Action item
Below are records; work out how many of their lines hold the string "gray" and give that number alone.

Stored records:

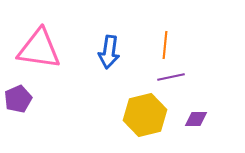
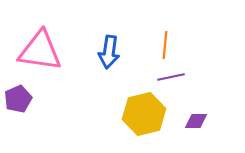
pink triangle: moved 1 px right, 2 px down
yellow hexagon: moved 1 px left, 1 px up
purple diamond: moved 2 px down
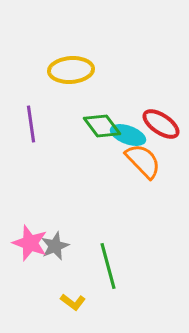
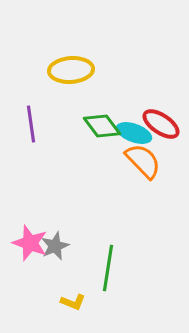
cyan ellipse: moved 6 px right, 2 px up
green line: moved 2 px down; rotated 24 degrees clockwise
yellow L-shape: rotated 15 degrees counterclockwise
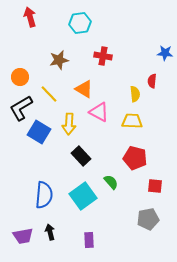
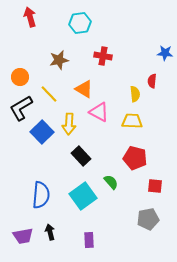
blue square: moved 3 px right; rotated 15 degrees clockwise
blue semicircle: moved 3 px left
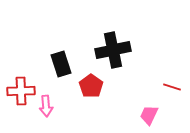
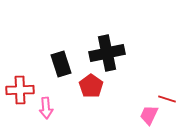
black cross: moved 6 px left, 3 px down
red line: moved 5 px left, 12 px down
red cross: moved 1 px left, 1 px up
pink arrow: moved 2 px down
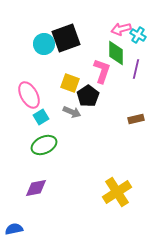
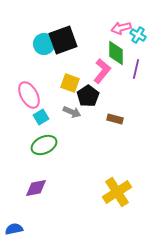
pink arrow: moved 1 px up
black square: moved 3 px left, 2 px down
pink L-shape: rotated 20 degrees clockwise
brown rectangle: moved 21 px left; rotated 28 degrees clockwise
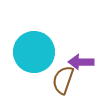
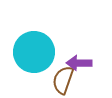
purple arrow: moved 2 px left, 1 px down
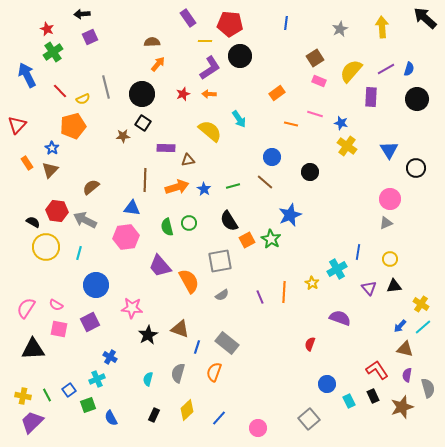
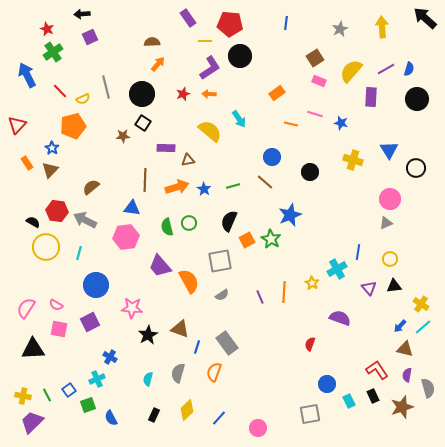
yellow cross at (347, 146): moved 6 px right, 14 px down; rotated 18 degrees counterclockwise
black semicircle at (229, 221): rotated 55 degrees clockwise
gray rectangle at (227, 343): rotated 15 degrees clockwise
gray square at (309, 419): moved 1 px right, 5 px up; rotated 30 degrees clockwise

Response to the exercise
2